=== Extracted entries ===
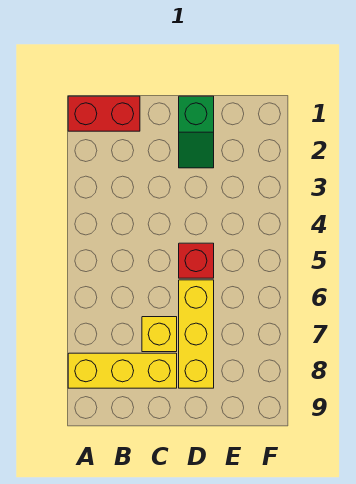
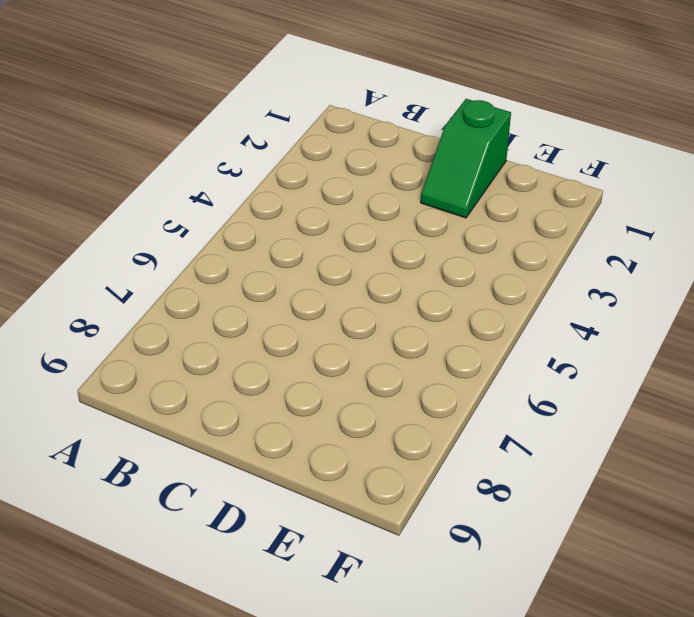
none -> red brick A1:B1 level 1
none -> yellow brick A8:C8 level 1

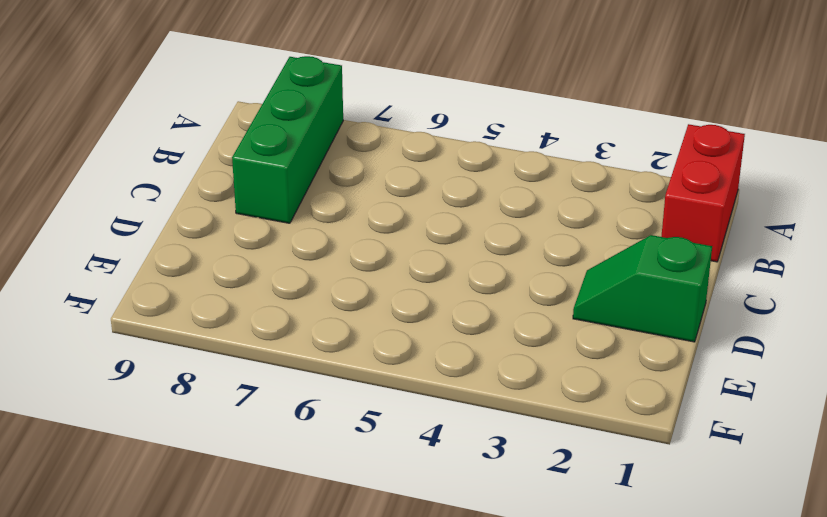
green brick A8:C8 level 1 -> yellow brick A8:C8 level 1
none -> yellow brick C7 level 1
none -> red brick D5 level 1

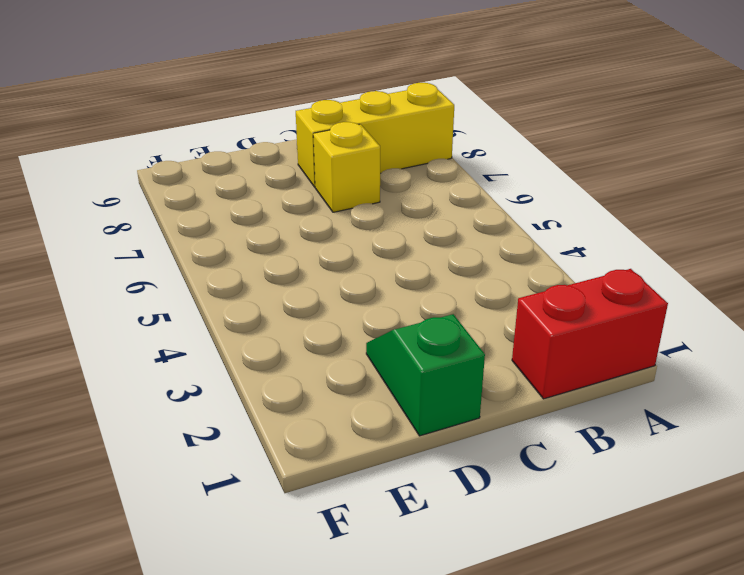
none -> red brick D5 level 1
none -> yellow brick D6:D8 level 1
===
* **What is expected**
Only exact copies are wanted here. Write out the lines from the one containing "none -> yellow brick A8:C8 level 1" through the end of the material and no others, omitting all pictures.

* **Your solution**
none -> yellow brick A8:C8 level 1

green brick A8:C8 level 1 -> yellow brick A8:C8 level 1
none -> yellow brick C7 level 1
none -> red brick D5 level 1

none -> red brick D5 level 1
none -> yellow brick D6:D8 level 1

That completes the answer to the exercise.